» Your instructions
What is needed is every line from the one holding "brown carton: 0 -> 2" to the last line of the data below, printed exactly and without pictures.

» Data extracts
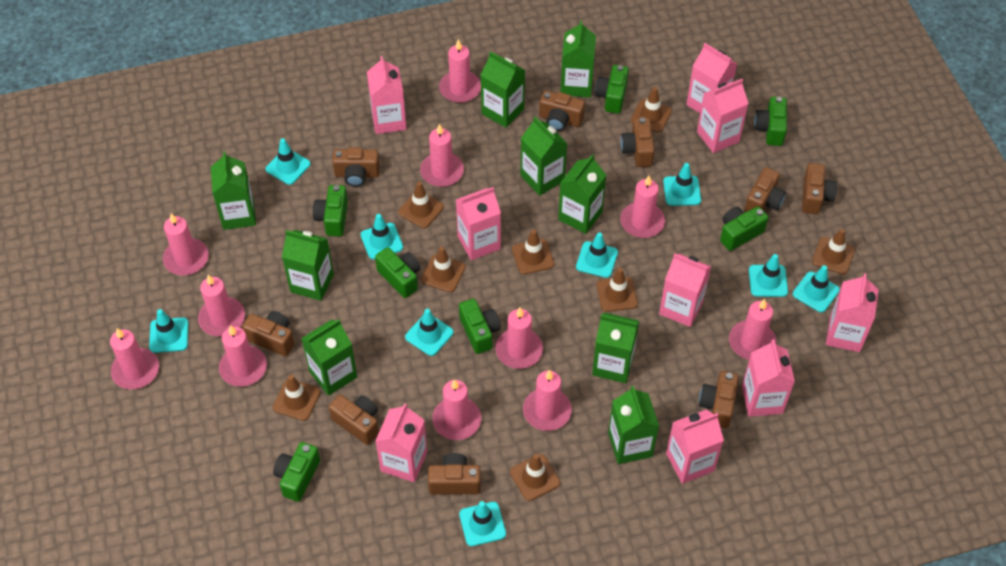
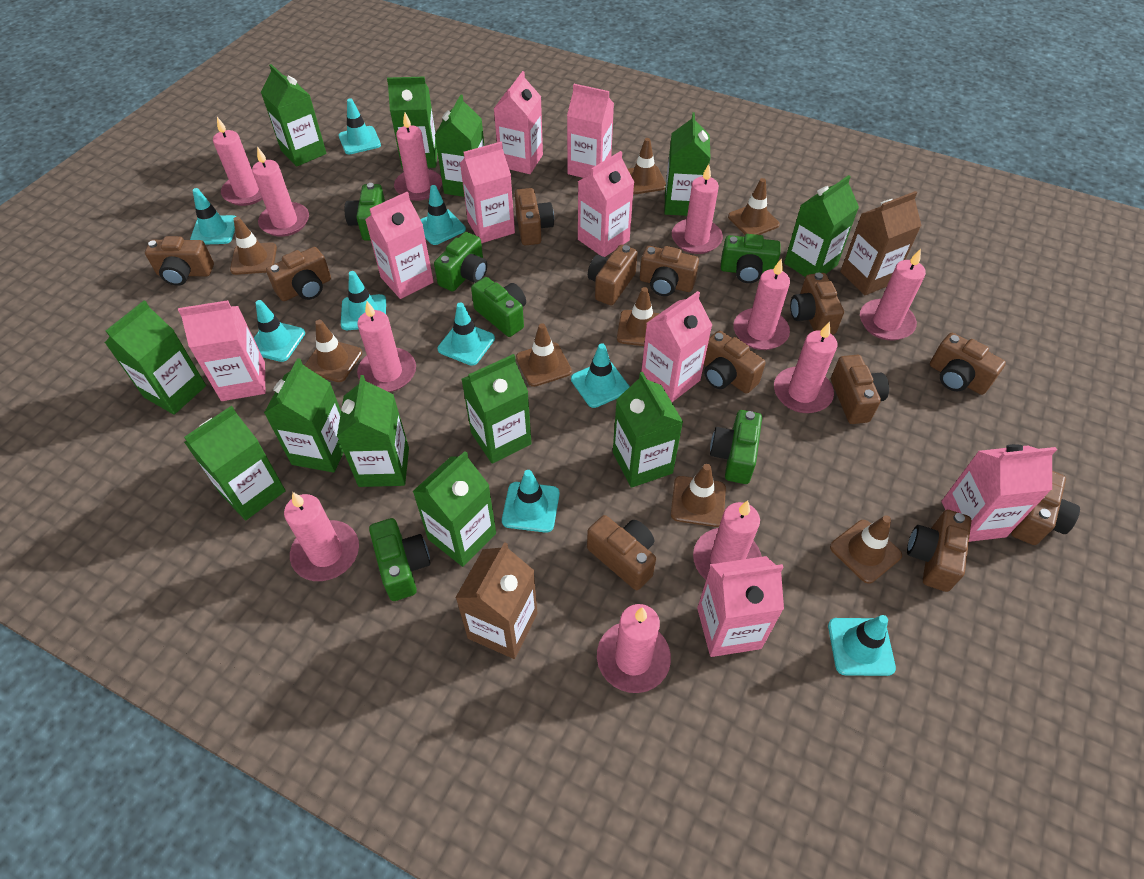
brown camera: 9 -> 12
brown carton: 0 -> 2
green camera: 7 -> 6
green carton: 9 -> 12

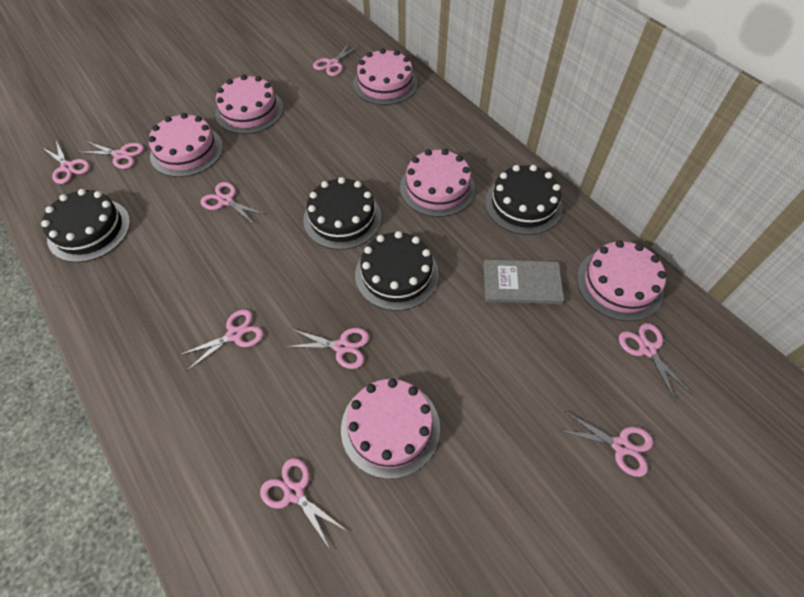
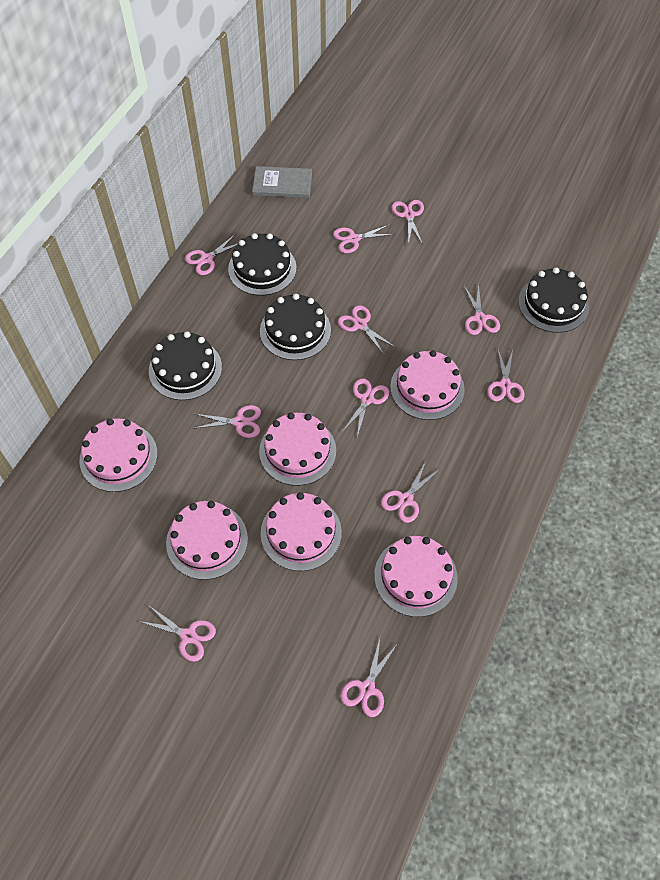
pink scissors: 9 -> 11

» Solution
brown carton: 0 -> 2
green camera: 7 -> 6
green carton: 9 -> 12

pink scissors: 9 -> 11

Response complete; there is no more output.